> [Work order] Print out all of the records exactly; no picture belongs in the result.

> [Supplied data]
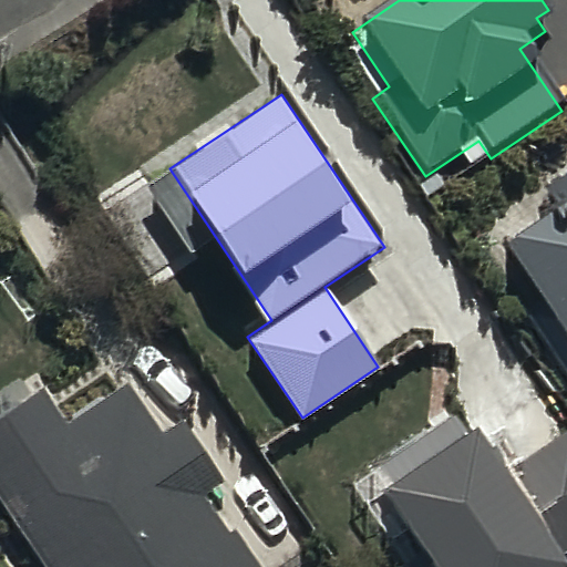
[(547,228),(496,263),(538,325),(528,331),(566,389),(566,177),(538,197),(547,210),(538,216),(547,228)]
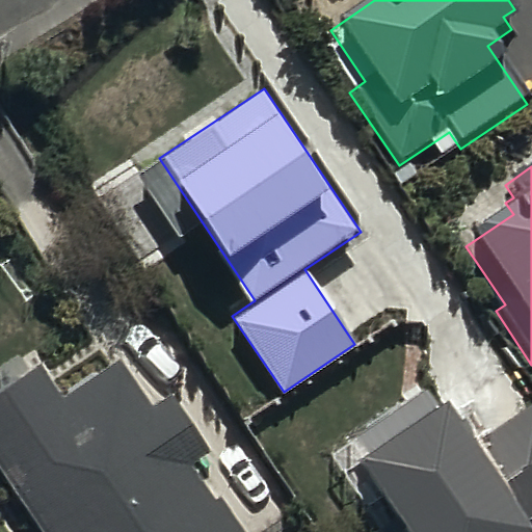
[(34,375),(0,398),(0,483),(32,531),(232,531),(216,507),(213,509),(190,475),(206,466),(166,405),(147,419),(114,370),(56,408),(34,375)]
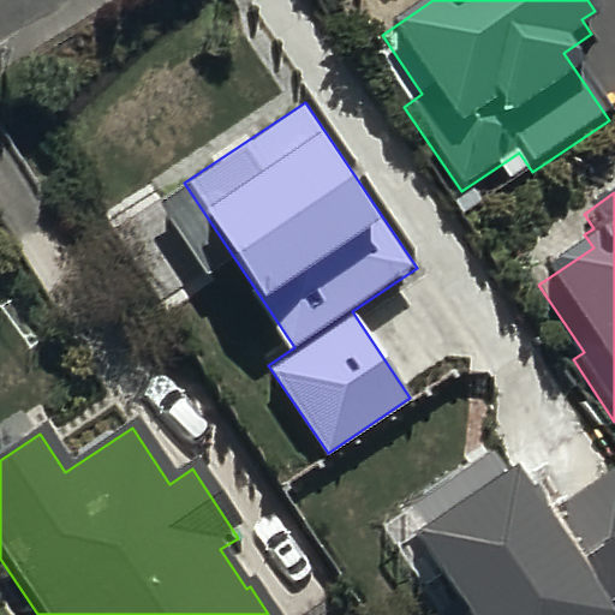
[(519,463),(413,533),(469,614),(614,614),(607,603),(614,598),(614,467),(551,511),(519,463)]
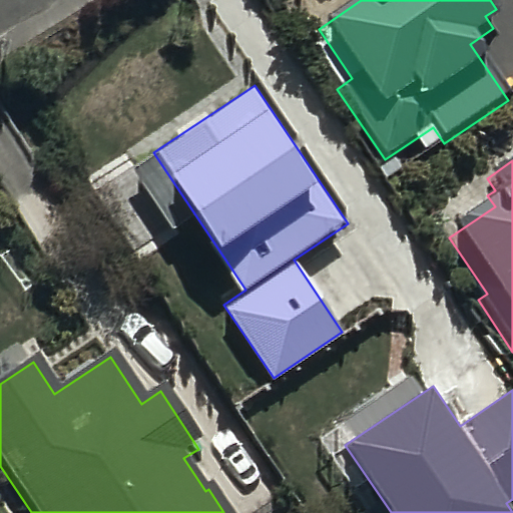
All buildings are outlined.
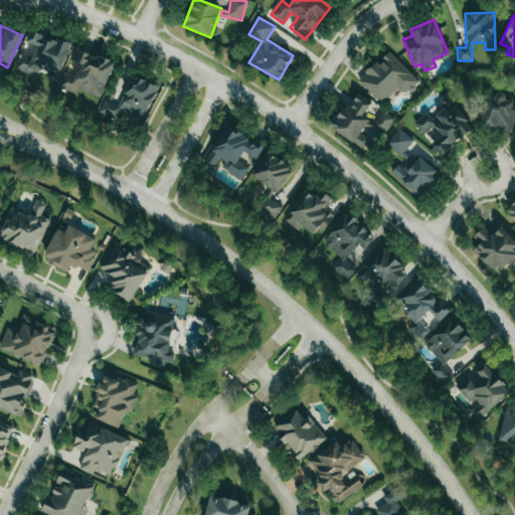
[(55,83),(70,45),(30,30),(26,42),(35,46),(31,56),(21,52),(15,68),(55,83)]
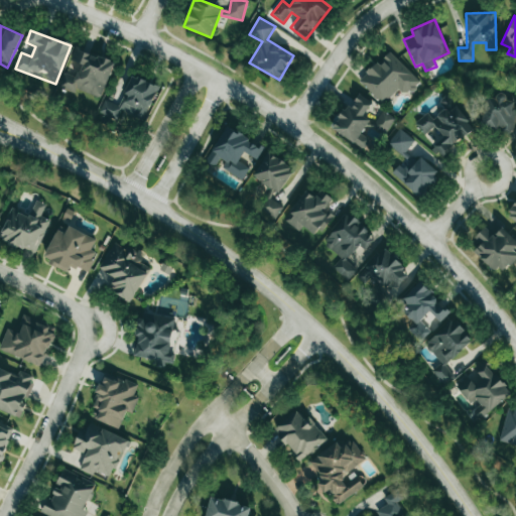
[(58,88),(74,93),(75,89),(102,98),(114,62),(75,48),(71,59),(81,63),(76,77),(63,73),(58,88)]
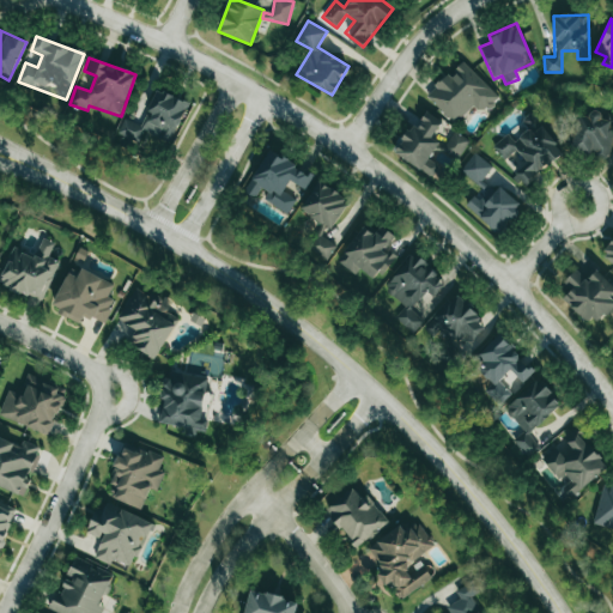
[(498,98),(462,61),(428,96),(454,123),(473,105),(481,114),(498,98)]
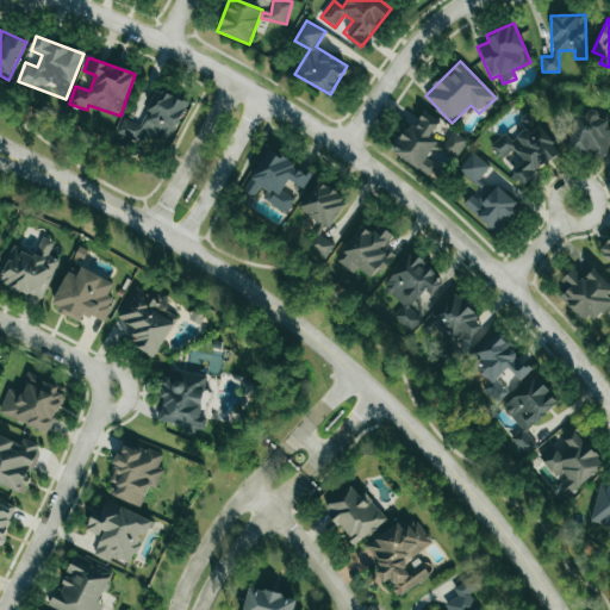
[(169,143),(187,103),(156,89),(141,125),(123,118),(116,132),(139,143),(144,132),(169,143)]
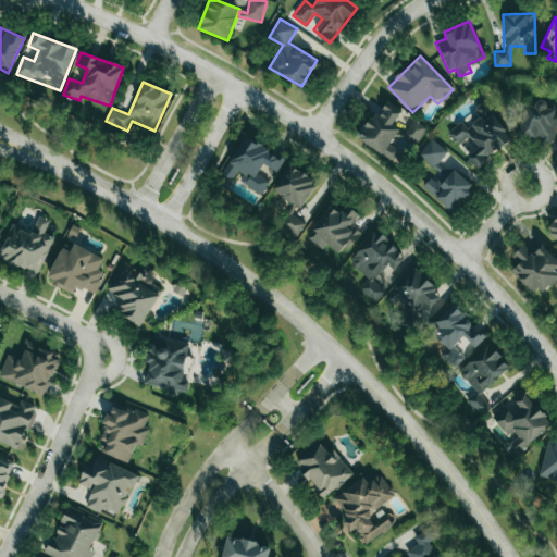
[(401,111),(385,100),(359,139),(394,161),(400,151),(390,145),(399,130),(393,125),(401,111)]
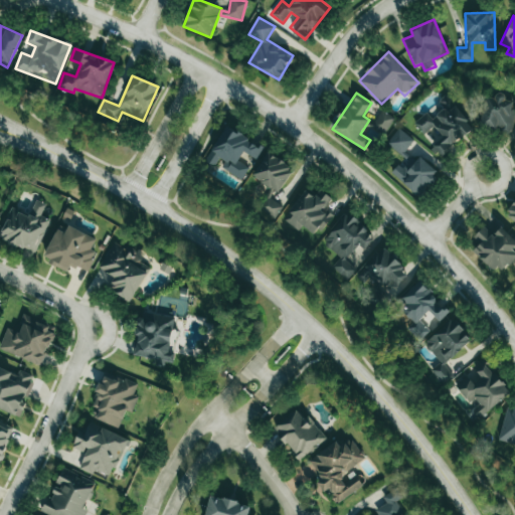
[(455,106),(447,95),(439,101),(447,111),(455,106)]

> [Exercise result]
[(547,228),(496,263),(538,325),(528,331),(566,389),(566,177),(538,197),(547,210),(538,216),(547,228)]
[(34,375),(0,398),(0,483),(32,531),(232,531),(216,507),(213,509),(190,475),(206,466),(166,405),(147,419),(114,370),(56,408),(34,375)]
[(519,463),(413,533),(469,614),(614,614),(607,603),(614,598),(614,467),(551,511),(519,463)]
All buildings are outlined.
[(55,83),(70,45),(30,30),(26,42),(35,46),(31,56),(21,52),(15,68),(55,83)]
[(58,88),(74,93),(75,89),(102,98),(114,62),(75,48),(71,59),(81,63),(76,77),(63,73),(58,88)]
[(498,98),(462,61),(428,96),(454,123),(473,105),(481,114),(498,98)]
[(169,143),(187,103),(156,89),(141,125),(123,118),(116,132),(139,143),(144,132),(169,143)]
[(401,111),(385,100),(359,139),(394,161),(400,151),(390,145),(399,130),(393,125),(401,111)]
[(455,106),(447,95),(439,101),(447,111),(455,106)]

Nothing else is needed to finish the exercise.